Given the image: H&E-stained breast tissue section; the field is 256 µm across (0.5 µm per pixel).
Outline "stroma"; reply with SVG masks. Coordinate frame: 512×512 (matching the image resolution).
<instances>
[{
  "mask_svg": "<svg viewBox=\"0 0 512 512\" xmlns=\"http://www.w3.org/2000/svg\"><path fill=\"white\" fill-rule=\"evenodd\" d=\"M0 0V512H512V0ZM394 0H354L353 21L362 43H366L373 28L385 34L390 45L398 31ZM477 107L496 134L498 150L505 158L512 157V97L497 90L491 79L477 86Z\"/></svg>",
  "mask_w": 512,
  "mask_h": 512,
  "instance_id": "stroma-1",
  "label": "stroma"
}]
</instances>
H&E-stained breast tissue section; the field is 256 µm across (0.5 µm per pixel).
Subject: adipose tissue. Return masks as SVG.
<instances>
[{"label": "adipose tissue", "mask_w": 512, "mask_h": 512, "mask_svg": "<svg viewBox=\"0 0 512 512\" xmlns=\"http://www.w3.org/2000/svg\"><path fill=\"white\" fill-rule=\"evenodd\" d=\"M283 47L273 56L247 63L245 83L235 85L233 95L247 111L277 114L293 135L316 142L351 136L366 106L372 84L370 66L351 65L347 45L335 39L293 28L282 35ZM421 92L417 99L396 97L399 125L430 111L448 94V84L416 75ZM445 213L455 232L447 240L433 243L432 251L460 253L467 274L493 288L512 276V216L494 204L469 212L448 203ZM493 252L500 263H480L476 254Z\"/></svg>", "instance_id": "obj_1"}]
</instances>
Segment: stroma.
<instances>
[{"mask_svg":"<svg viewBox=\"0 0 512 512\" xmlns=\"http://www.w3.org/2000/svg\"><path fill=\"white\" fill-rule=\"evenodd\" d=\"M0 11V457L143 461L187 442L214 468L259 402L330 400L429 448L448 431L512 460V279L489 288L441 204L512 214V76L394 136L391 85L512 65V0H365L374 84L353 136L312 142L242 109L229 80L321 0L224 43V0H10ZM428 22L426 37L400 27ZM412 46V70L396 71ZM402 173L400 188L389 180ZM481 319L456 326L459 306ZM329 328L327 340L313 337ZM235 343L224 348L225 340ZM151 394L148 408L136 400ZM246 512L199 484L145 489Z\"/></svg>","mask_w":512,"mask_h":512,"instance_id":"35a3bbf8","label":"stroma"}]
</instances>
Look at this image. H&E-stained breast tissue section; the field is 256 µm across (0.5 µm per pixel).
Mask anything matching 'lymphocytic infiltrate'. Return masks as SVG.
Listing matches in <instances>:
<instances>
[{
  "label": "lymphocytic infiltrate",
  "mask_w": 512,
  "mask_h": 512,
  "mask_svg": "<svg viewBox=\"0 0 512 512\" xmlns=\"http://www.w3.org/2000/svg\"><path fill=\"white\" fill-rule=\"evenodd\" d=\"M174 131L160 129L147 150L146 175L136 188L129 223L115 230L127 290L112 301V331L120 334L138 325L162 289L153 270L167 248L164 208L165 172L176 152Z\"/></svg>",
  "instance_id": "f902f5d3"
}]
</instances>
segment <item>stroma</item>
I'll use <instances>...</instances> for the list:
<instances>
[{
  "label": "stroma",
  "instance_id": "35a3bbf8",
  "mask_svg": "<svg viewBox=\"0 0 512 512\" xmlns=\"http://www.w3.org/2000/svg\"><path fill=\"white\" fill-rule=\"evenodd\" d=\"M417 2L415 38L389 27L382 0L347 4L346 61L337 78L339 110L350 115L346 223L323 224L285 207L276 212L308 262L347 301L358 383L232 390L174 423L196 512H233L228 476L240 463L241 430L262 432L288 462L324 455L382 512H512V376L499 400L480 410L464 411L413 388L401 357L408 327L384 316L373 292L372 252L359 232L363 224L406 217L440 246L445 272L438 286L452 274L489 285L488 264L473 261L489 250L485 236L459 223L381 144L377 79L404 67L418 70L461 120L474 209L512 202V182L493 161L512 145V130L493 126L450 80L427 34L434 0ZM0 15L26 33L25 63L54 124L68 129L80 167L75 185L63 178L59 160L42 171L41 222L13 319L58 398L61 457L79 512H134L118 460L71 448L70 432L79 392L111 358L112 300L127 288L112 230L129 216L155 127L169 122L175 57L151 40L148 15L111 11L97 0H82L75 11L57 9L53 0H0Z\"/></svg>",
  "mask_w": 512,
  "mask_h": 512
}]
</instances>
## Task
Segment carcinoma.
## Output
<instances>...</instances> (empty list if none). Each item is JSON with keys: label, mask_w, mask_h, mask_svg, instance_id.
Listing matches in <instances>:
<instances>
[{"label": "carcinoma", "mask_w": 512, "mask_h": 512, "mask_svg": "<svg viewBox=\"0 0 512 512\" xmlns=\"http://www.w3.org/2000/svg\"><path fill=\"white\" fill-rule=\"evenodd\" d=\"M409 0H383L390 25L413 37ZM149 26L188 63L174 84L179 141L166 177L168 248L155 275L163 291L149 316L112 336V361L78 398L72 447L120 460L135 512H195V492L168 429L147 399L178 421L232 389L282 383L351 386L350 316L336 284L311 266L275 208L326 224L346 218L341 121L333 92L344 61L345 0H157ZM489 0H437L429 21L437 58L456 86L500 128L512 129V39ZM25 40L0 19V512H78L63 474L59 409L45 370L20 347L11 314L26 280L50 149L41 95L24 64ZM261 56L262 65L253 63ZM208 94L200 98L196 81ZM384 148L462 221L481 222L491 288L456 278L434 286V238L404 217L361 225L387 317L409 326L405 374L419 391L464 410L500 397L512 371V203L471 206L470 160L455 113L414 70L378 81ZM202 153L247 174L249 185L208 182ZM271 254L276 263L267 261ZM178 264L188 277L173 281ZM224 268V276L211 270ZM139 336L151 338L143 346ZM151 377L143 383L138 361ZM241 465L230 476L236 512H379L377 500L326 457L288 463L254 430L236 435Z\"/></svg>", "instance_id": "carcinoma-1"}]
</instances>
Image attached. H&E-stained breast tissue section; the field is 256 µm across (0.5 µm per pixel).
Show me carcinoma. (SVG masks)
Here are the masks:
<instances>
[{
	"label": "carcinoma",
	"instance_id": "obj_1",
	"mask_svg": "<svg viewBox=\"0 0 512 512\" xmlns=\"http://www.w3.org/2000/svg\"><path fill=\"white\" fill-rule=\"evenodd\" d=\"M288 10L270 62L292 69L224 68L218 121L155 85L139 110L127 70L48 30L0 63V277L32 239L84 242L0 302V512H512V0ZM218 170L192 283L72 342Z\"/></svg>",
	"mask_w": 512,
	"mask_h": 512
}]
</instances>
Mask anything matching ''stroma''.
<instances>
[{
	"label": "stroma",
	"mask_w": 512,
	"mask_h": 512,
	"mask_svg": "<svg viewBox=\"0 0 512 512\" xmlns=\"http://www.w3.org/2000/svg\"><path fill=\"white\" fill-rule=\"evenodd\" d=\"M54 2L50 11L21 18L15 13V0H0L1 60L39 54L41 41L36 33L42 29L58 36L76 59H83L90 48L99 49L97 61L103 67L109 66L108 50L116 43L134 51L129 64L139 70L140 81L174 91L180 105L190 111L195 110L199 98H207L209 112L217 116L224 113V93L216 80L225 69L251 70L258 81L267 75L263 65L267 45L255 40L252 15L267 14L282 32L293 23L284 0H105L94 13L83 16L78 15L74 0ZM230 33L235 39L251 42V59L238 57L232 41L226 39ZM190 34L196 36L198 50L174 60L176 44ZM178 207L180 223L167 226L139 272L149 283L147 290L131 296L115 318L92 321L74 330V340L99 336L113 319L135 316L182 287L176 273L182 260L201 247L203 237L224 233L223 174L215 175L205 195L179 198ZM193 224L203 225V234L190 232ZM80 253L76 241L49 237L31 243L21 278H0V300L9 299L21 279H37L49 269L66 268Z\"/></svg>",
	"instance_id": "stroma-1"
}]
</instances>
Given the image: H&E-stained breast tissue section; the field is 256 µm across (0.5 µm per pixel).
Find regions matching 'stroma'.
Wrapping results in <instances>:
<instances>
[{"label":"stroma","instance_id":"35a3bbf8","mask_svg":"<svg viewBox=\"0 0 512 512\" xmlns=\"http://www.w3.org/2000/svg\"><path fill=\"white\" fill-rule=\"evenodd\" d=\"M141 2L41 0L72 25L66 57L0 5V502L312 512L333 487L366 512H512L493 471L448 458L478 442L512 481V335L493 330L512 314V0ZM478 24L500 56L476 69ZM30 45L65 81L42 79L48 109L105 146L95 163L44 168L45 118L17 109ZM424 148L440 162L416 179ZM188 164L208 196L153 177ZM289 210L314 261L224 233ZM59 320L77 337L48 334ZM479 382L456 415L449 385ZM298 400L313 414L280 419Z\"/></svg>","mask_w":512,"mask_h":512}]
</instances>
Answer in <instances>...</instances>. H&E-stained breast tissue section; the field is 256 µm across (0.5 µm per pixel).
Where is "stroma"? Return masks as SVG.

==============================

## Problem requirements
All lines that include "breast" are to be gathered and copied.

## In response
Given the image: H&E-stained breast tissue section; the field is 256 µm across (0.5 µm per pixel).
H&E-stained breast tissue section; the field is 256 µm across (0.5 µm per pixel).
Look at this image. H&E-stained breast tissue section; the field is 256 µm across (0.5 µm per pixel).
Image attached. H&E-stained breast tissue section; the field is 256 µm across (0.5 µm per pixel).
Given the image: H&E-stained breast tissue section; the field is 256 µm across (0.5 µm per pixel).
Answer in <instances>...</instances>. H&E-stained breast tissue section; the field is 256 µm across (0.5 µm per pixel).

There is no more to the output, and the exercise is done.